= Beginning of Section =

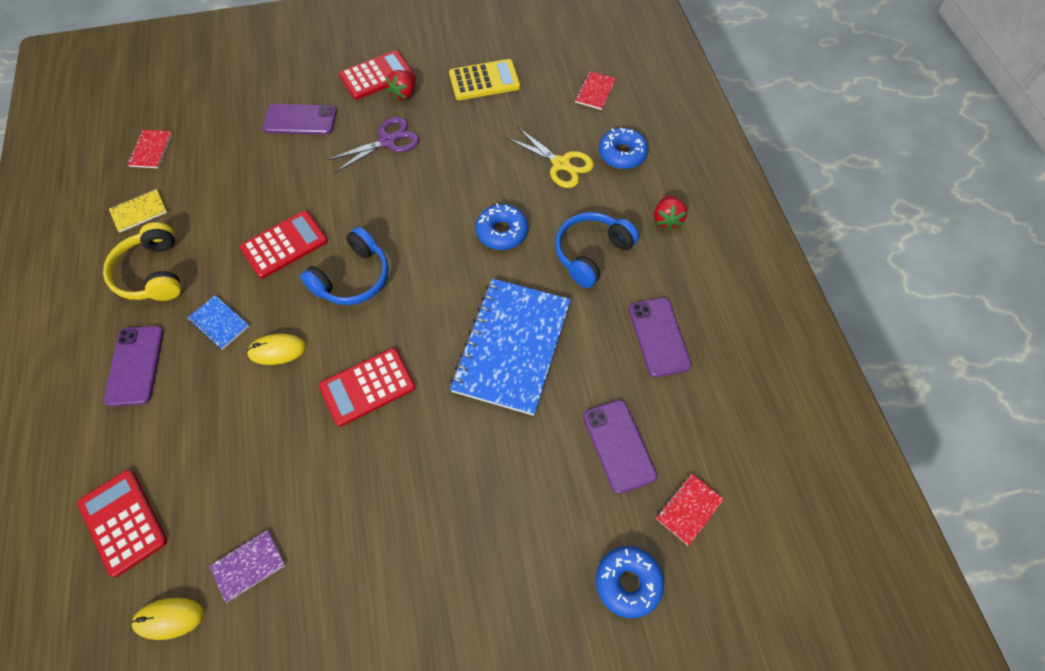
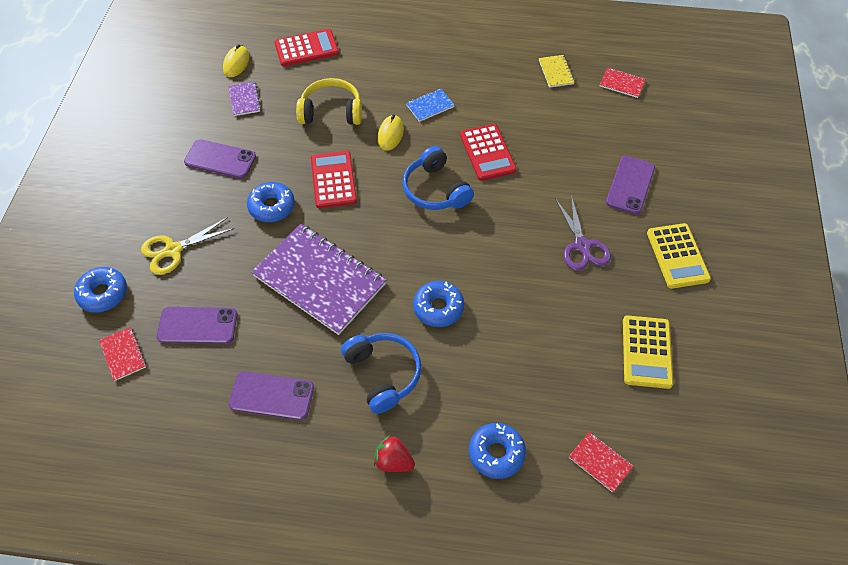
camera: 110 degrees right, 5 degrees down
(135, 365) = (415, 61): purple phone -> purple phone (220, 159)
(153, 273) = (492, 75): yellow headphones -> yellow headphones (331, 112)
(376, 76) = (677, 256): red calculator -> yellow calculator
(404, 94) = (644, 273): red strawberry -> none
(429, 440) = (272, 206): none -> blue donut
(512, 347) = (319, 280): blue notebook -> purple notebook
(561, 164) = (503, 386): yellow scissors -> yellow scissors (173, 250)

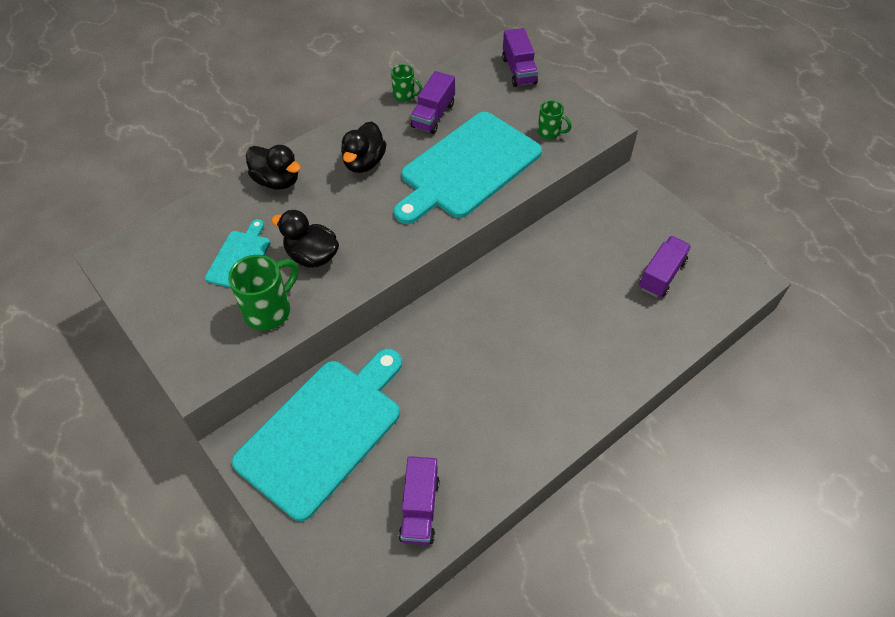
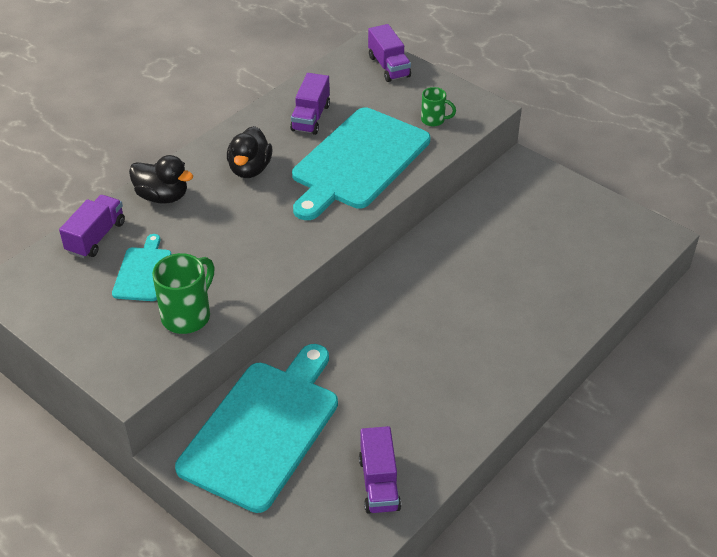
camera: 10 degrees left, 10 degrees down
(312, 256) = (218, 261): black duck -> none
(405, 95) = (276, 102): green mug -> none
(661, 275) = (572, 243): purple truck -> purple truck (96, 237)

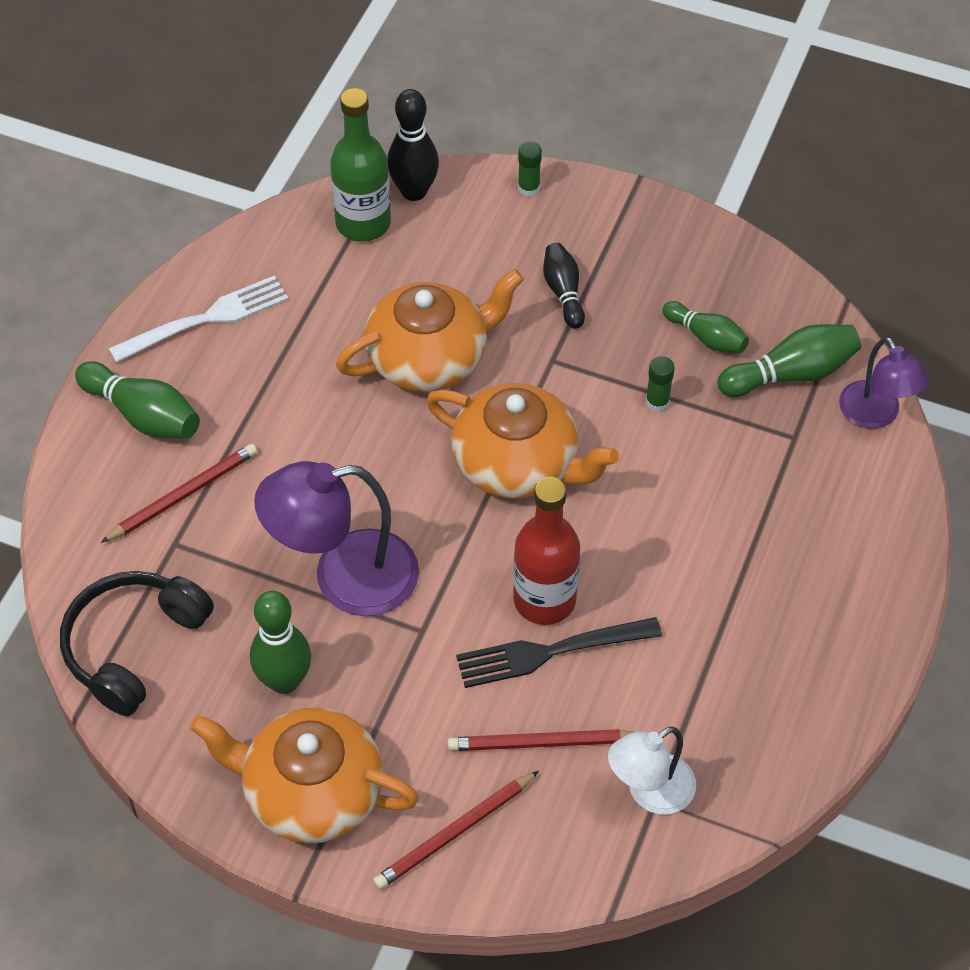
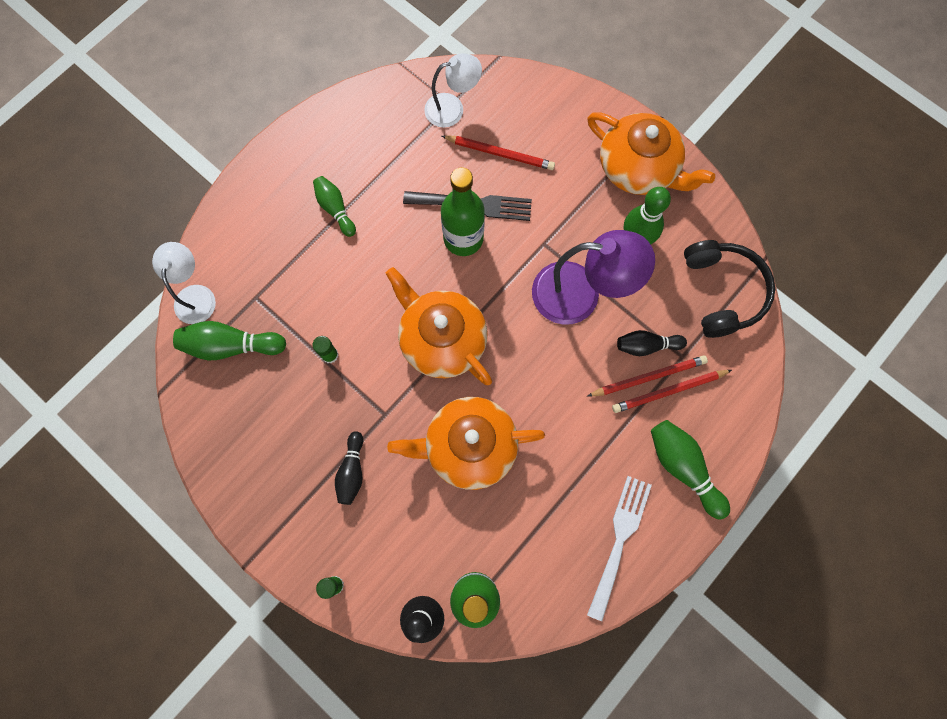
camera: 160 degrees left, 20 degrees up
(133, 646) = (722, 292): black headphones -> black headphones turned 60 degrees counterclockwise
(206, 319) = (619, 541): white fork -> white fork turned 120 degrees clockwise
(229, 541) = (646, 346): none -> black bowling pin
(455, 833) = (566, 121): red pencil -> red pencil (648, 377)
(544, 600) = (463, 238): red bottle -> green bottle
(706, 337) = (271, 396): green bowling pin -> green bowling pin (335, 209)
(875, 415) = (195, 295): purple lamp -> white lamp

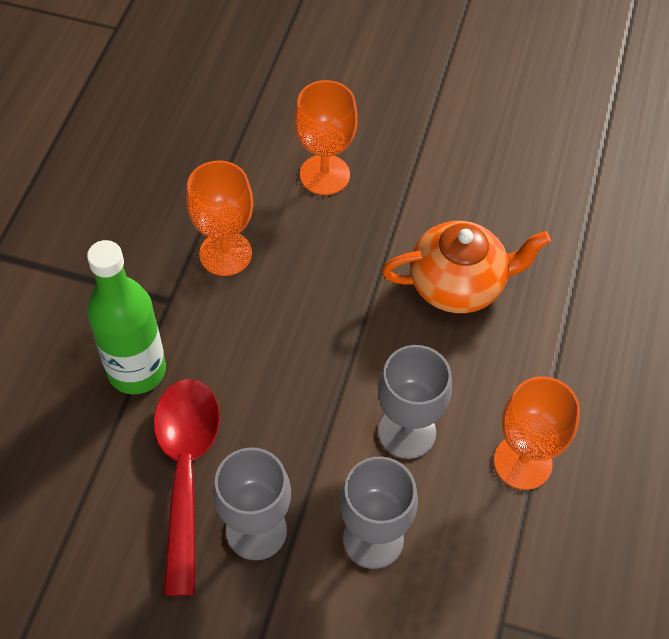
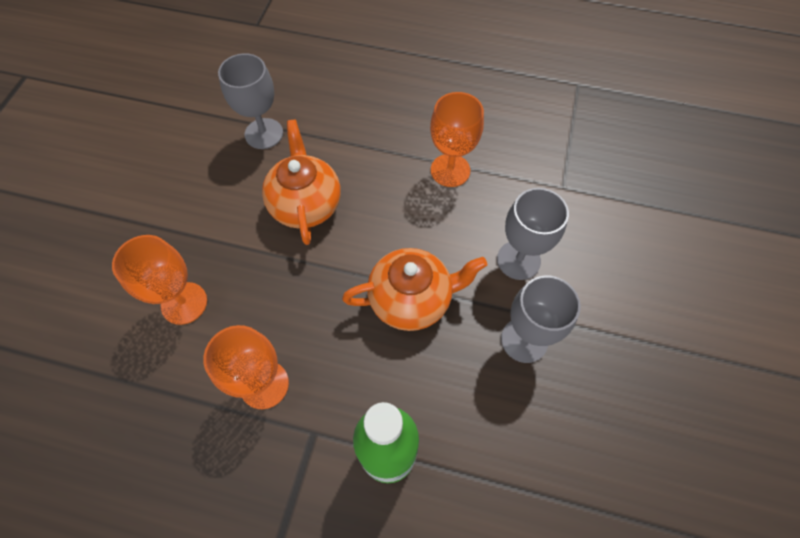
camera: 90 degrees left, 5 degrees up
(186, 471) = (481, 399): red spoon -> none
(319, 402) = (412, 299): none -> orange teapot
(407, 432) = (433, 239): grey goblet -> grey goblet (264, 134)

= End of Section =

__Task__
Reproduce, exactly and only, the lines of the records above starting at the line with "(376, 76) = (677, 256): red" and ending at the line with "(229, 541) = (646, 346): none", both included. Leave every picture out.

__Task answer__
(376, 76) = (677, 256): red calculator -> yellow calculator
(404, 94) = (644, 273): red strawberry -> none
(429, 440) = (272, 206): none -> blue donut
(512, 347) = (319, 280): blue notebook -> purple notebook
(561, 164) = (503, 386): yellow scissors -> yellow scissors (173, 250)

camera: 10 degrees left, 10 degrees down
(312, 256) = (218, 261): black duck -> none
(405, 95) = (276, 102): green mug -> none
(661, 275) = (572, 243): purple truck -> purple truck (96, 237)

camera: 160 degrees left, 20 degrees up
(133, 646) = (722, 292): black headphones -> black headphones turned 60 degrees counterclockwise
(206, 319) = (619, 541): white fork -> white fork turned 120 degrees clockwise
(229, 541) = (646, 346): none -> black bowling pin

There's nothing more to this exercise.